## WORK ITEM:
Starting at the line that contains "none -> orange cone H4 level 1", output each line through the end of the data exactly, and nothing more.

****************

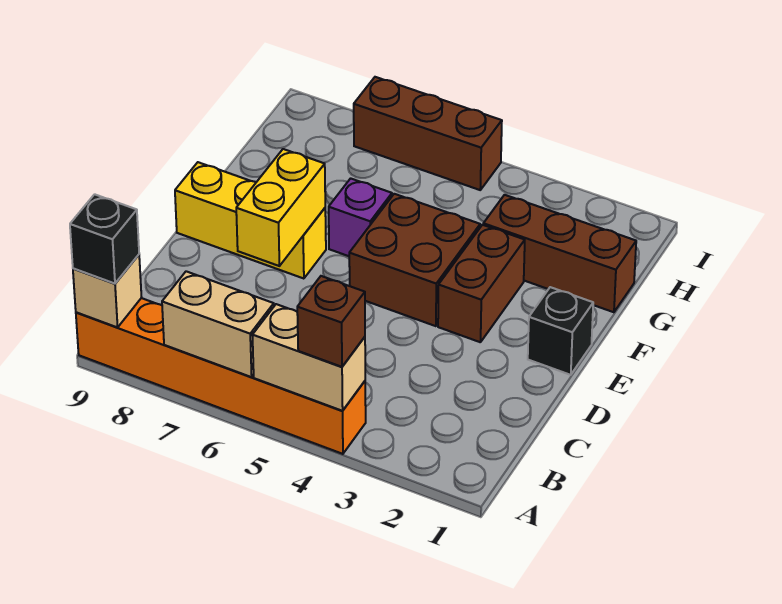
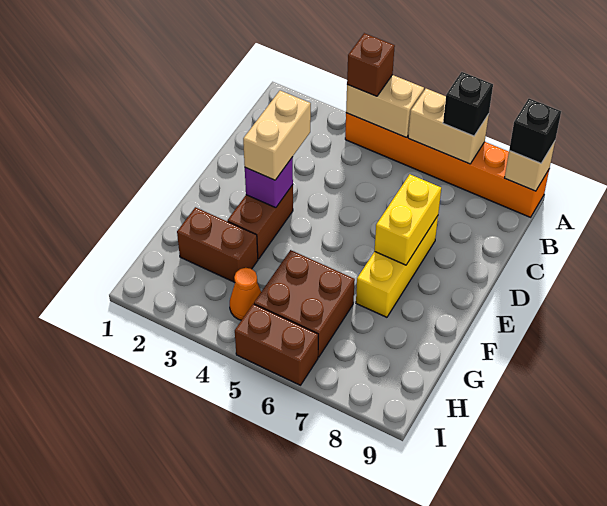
none -> tan brick D3:E3 level 3
black brick E1 level 1 -> black brick A7 level 3
brown brick E4:F5 level 1 -> brown brick G5:H6 level 1
yellow brick E7:E9 level 1 -> yellow brick D7:F7 level 1
purple brick F6 level 1 -> purple brick E3 level 2
brown brick G1:G3 level 1 -> brown brick G2:G3 level 1
none -> orange cone H4 level 1
brown brick I5:I7 level 1 -> brown brick I5:I6 level 1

****************

## TASK OUTPUT:
none -> orange cone H4 level 1
brown brick I5:I7 level 1 -> brown brick I5:I6 level 1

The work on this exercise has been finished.